___ DATASET RECORDS ___
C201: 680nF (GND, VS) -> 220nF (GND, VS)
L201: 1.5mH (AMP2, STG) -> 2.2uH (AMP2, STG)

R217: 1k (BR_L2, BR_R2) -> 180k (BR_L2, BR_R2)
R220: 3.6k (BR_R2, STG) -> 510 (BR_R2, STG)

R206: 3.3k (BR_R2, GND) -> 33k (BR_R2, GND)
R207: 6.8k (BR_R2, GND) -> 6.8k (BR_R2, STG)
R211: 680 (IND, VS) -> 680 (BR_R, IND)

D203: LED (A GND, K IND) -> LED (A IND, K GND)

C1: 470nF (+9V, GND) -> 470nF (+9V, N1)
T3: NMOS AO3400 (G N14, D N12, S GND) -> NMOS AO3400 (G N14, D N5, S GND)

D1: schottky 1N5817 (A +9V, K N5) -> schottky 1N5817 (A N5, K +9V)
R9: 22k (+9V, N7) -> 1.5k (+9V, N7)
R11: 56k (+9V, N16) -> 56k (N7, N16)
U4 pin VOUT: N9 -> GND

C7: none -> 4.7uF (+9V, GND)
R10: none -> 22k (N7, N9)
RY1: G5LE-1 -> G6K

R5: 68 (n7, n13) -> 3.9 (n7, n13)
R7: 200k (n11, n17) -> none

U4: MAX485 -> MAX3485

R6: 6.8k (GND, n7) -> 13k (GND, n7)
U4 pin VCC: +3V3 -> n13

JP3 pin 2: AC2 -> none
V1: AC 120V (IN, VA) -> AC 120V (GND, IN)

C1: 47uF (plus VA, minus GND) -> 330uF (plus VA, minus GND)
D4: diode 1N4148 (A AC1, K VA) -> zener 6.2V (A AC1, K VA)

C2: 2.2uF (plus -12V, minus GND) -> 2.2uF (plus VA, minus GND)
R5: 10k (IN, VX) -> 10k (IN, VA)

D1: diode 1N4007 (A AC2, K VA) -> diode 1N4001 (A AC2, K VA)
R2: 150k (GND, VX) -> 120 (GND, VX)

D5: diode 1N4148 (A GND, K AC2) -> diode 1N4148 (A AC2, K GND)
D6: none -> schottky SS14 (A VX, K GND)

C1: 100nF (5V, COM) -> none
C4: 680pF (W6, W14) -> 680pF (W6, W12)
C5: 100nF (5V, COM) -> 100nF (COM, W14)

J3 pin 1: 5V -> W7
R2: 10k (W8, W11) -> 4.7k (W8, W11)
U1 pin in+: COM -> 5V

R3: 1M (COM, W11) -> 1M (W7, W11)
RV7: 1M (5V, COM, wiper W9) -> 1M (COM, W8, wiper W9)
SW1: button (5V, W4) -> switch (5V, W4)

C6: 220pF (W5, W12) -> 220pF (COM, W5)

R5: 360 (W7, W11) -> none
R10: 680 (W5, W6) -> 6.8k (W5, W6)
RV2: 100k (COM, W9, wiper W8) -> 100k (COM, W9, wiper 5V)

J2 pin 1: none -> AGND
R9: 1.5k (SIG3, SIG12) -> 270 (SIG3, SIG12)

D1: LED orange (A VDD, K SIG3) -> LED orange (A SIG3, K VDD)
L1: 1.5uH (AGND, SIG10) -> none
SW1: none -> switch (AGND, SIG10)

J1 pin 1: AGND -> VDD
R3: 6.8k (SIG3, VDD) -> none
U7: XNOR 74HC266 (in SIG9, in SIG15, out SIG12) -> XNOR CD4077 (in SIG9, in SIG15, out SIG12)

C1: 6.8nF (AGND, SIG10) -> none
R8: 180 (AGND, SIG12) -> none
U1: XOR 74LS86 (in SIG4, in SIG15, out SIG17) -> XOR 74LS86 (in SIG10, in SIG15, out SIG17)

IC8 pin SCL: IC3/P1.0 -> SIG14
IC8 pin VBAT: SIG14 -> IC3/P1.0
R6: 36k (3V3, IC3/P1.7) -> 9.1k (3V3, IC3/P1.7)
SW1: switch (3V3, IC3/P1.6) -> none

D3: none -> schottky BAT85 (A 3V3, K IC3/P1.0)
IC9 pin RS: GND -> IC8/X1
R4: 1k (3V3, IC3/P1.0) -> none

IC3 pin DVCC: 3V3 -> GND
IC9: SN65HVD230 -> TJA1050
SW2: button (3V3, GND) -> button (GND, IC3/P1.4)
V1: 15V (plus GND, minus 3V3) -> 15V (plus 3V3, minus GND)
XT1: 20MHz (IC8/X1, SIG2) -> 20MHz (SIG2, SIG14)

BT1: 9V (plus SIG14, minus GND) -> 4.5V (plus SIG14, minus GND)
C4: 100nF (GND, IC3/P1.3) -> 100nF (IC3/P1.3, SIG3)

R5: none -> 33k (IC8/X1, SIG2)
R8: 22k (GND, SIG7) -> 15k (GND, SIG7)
___
> [WHAT TO WORK ON]:
Print exactly the lines above, between the one holding "IC9: SN65HVD230 -> TJA1050" and the one holding "BT1: 9V (plus", inclusive, and nothing besides.

> [WORKED SOLUTION]:
IC9: SN65HVD230 -> TJA1050
SW2: button (3V3, GND) -> button (GND, IC3/P1.4)
V1: 15V (plus GND, minus 3V3) -> 15V (plus 3V3, minus GND)
XT1: 20MHz (IC8/X1, SIG2) -> 20MHz (SIG2, SIG14)

BT1: 9V (plus SIG14, minus GND) -> 4.5V (plus SIG14, minus GND)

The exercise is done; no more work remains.